BEGIN SUPPLIED DATA
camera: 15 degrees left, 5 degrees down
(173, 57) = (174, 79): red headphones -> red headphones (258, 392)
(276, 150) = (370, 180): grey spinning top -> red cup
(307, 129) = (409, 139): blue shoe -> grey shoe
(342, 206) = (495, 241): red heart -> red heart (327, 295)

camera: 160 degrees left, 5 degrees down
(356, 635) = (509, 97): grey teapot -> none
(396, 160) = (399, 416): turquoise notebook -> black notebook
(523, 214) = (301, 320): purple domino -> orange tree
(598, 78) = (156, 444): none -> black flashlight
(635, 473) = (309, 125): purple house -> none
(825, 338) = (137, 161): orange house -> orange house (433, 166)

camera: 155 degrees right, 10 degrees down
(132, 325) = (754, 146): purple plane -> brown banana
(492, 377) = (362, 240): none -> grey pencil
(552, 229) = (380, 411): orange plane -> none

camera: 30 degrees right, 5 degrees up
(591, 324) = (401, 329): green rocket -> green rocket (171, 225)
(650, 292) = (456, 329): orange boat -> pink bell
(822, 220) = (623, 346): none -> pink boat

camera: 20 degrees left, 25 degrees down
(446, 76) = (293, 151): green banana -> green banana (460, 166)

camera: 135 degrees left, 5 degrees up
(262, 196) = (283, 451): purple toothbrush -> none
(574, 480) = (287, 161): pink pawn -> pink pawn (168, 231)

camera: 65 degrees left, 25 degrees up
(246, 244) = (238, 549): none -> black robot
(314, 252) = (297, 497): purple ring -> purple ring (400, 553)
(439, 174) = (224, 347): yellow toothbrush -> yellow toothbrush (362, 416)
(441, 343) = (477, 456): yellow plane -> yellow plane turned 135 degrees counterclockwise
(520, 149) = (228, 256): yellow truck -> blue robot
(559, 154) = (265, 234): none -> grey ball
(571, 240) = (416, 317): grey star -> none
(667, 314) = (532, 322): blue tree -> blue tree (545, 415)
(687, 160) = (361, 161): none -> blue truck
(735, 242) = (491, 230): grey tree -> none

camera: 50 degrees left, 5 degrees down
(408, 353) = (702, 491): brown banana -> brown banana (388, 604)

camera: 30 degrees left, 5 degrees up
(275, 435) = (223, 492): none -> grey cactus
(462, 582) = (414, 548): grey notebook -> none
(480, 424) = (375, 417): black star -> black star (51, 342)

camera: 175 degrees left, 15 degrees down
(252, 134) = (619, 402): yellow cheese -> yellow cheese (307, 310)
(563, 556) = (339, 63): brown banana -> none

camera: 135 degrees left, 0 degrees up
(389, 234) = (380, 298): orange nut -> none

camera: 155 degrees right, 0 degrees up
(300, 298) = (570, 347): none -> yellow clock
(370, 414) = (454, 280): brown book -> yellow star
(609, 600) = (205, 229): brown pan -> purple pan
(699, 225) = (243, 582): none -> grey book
END SUPPLIED DATA
**PROBLEM**
Please output only the lines from the first line of the entries through the line with "camera: 135 degrees left, 5 degrees up", both included, exactly as written.

**WRITTEN REPLY**
camera: 15 degrees left, 5 degrees down
(173, 57) = (174, 79): red headphones -> red headphones (258, 392)
(276, 150) = (370, 180): grey spinning top -> red cup
(307, 129) = (409, 139): blue shoe -> grey shoe
(342, 206) = (495, 241): red heart -> red heart (327, 295)

camera: 160 degrees left, 5 degrees down
(356, 635) = (509, 97): grey teapot -> none
(396, 160) = (399, 416): turquoise notebook -> black notebook
(523, 214) = (301, 320): purple domino -> orange tree
(598, 78) = (156, 444): none -> black flashlight
(635, 473) = (309, 125): purple house -> none
(825, 338) = (137, 161): orange house -> orange house (433, 166)

camera: 155 degrees right, 10 degrees down
(132, 325) = (754, 146): purple plane -> brown banana
(492, 377) = (362, 240): none -> grey pencil
(552, 229) = (380, 411): orange plane -> none

camera: 30 degrees right, 5 degrees up
(591, 324) = (401, 329): green rocket -> green rocket (171, 225)
(650, 292) = (456, 329): orange boat -> pink bell
(822, 220) = (623, 346): none -> pink boat

camera: 20 degrees left, 25 degrees down
(446, 76) = (293, 151): green banana -> green banana (460, 166)

camera: 135 degrees left, 5 degrees up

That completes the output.